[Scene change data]
***

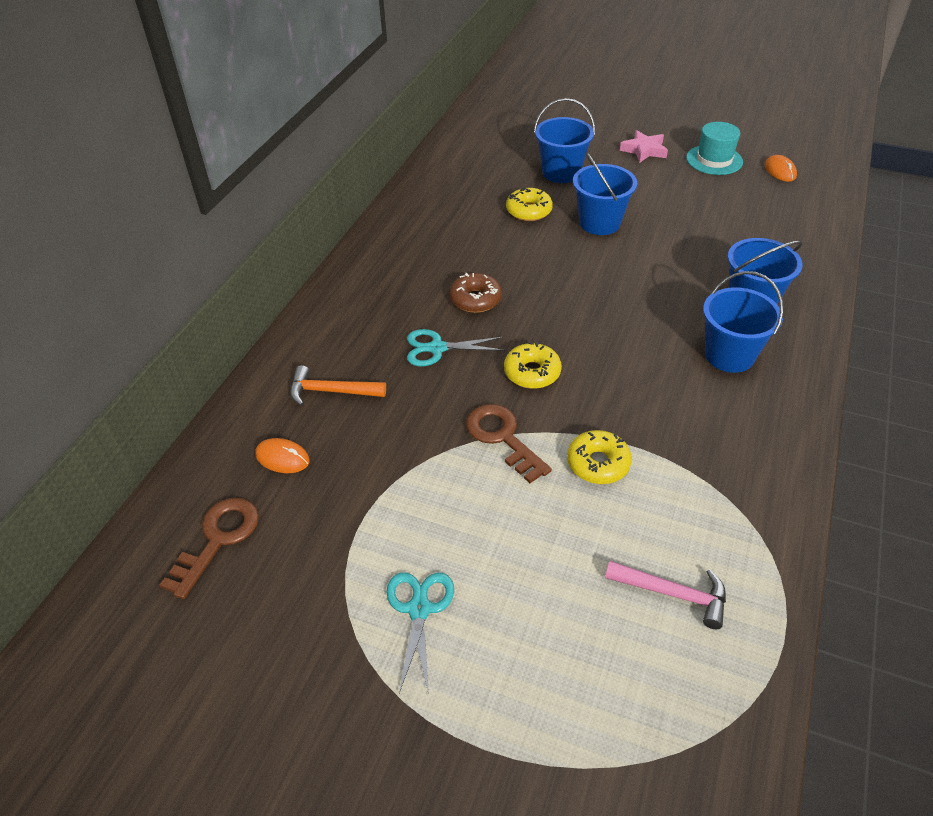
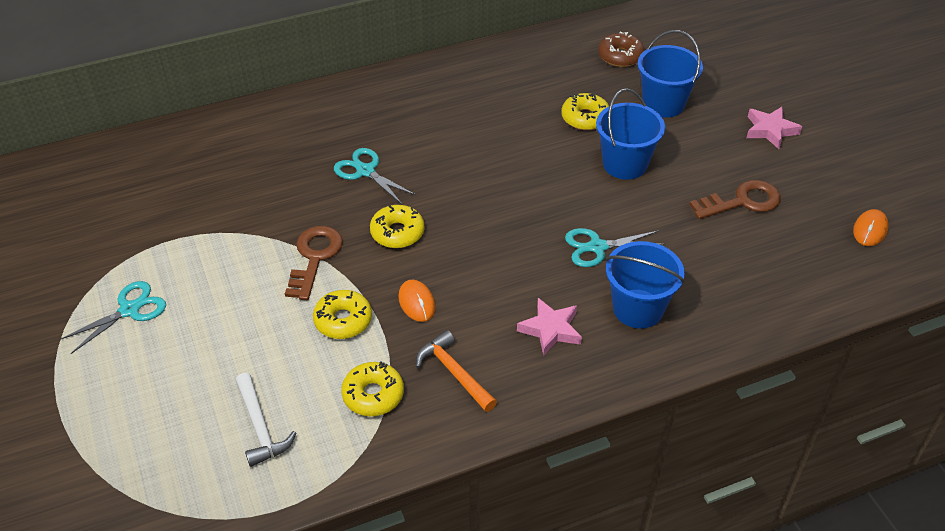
camera: 45 degrees right, 0 degrees up
(218, 540) = (97, 190): brown key -> brown key (742, 201)
(282, 458) = (186, 171): orange mouse -> orange mouse (417, 302)
(331, 391) = (266, 151): orange hammer -> orange hammer (454, 372)
(475, 299) = (441, 156): brown donut -> brown donut (620, 56)
(668, 284) = (597, 247): none -> turquoise scissors
(673, 594) = (260, 427): pink hammer -> white hammer
(703, 495) = (373, 395): none -> yellow donut
(714, 160) = (822, 179): turquoise hat -> none
(729, 355) = (550, 330): blue bucket -> pink star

***

INSTRUCTIONS TO FOLLOW: Wherever the string "hammer" appears in the records, copy the whole line.

REPLY TO THE TASK:
(331, 391) = (266, 151): orange hammer -> orange hammer (454, 372)
(673, 594) = (260, 427): pink hammer -> white hammer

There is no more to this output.